What is being asked:
Which lines of the data below include the string "diode"? Return each of them.

[Stored items]
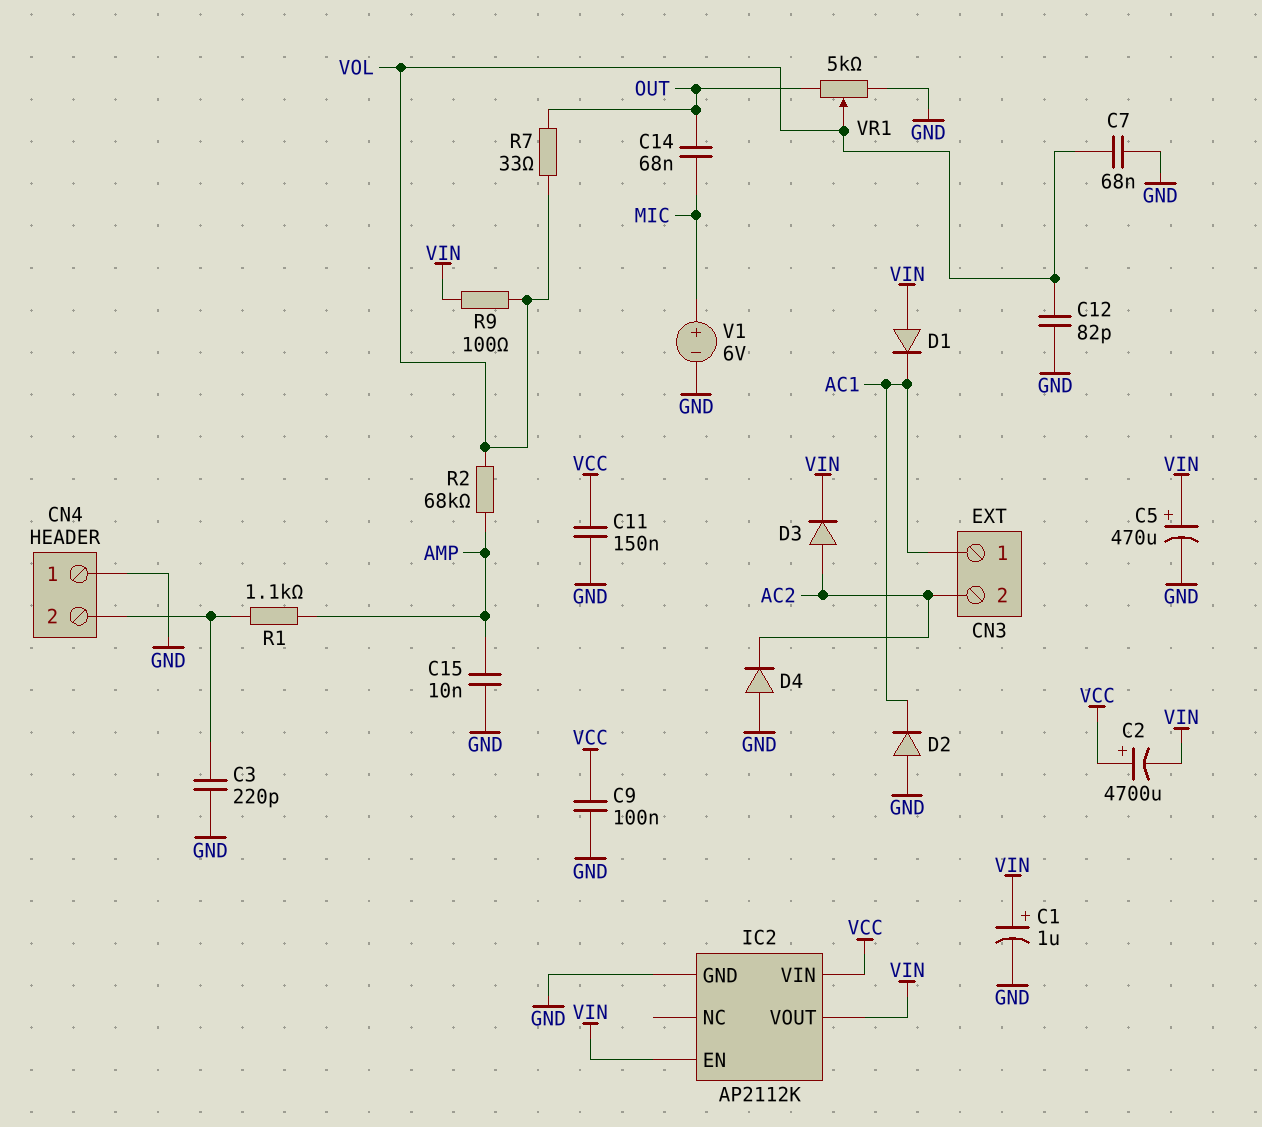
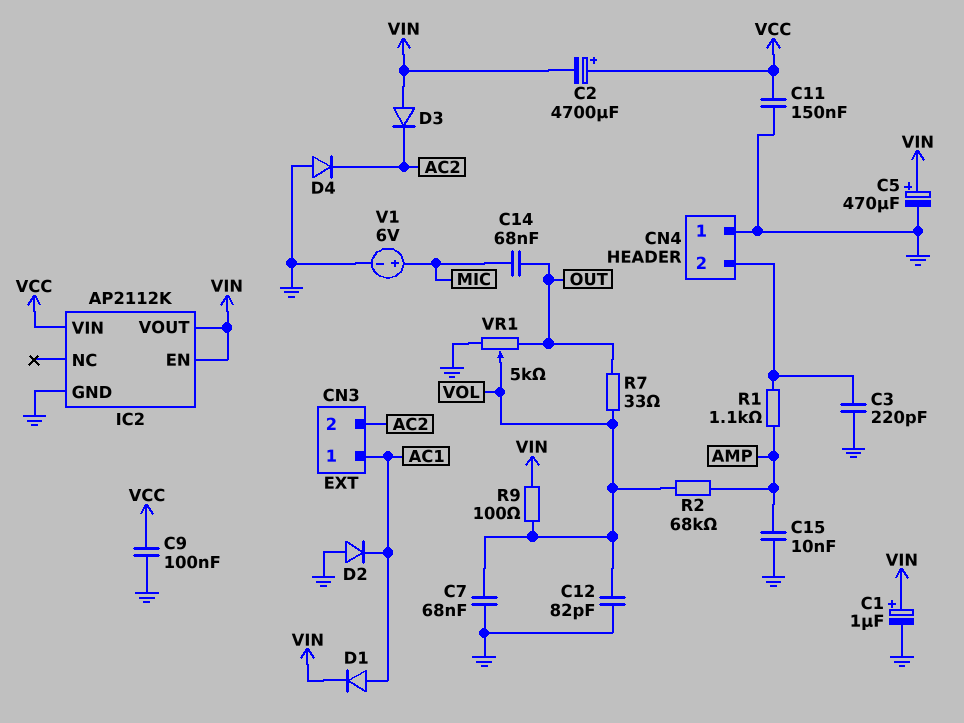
D1: diode (A VIN, K AC1) -> diode (A AC1, K VIN)
D3: diode (A AC2, K VIN) -> diode (A VIN, K AC2)

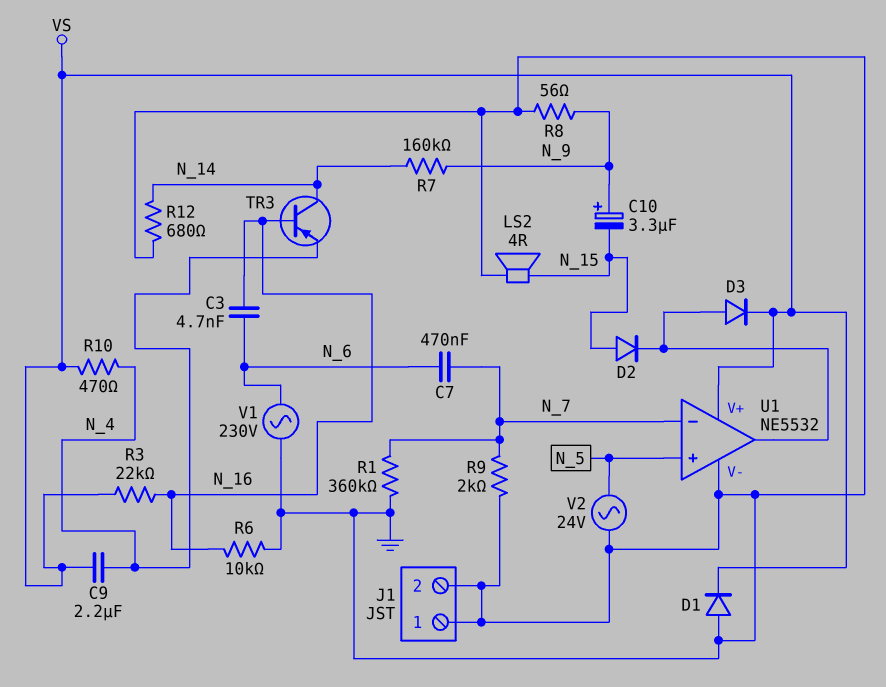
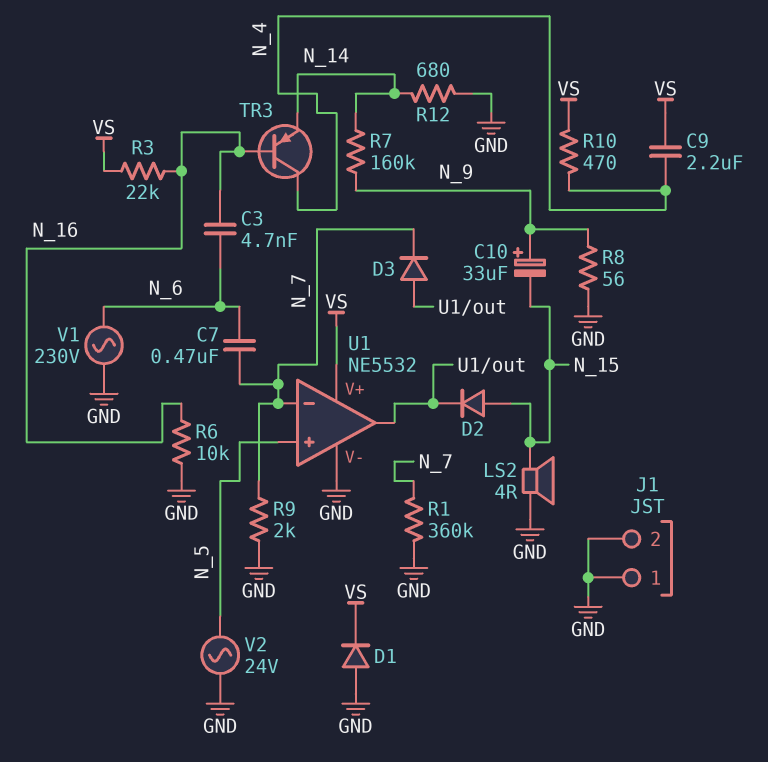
C10: 3.3uF (plus N_9, minus N_15) -> 33uF (plus N_9, minus N_15)
D3: diode (A U1/out, K VS) -> diode (A U1/out, K N_7)
TR3: PNP (B N_16, C N_14, E N_4) -> PNP (B N_16, C N_4, E N_14)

Answer to this problem:
D1: diode (A VIN, K AC1) -> diode (A AC1, K VIN)
D3: diode (A AC2, K VIN) -> diode (A VIN, K AC2)
D3: diode (A U1/out, K VS) -> diode (A U1/out, K N_7)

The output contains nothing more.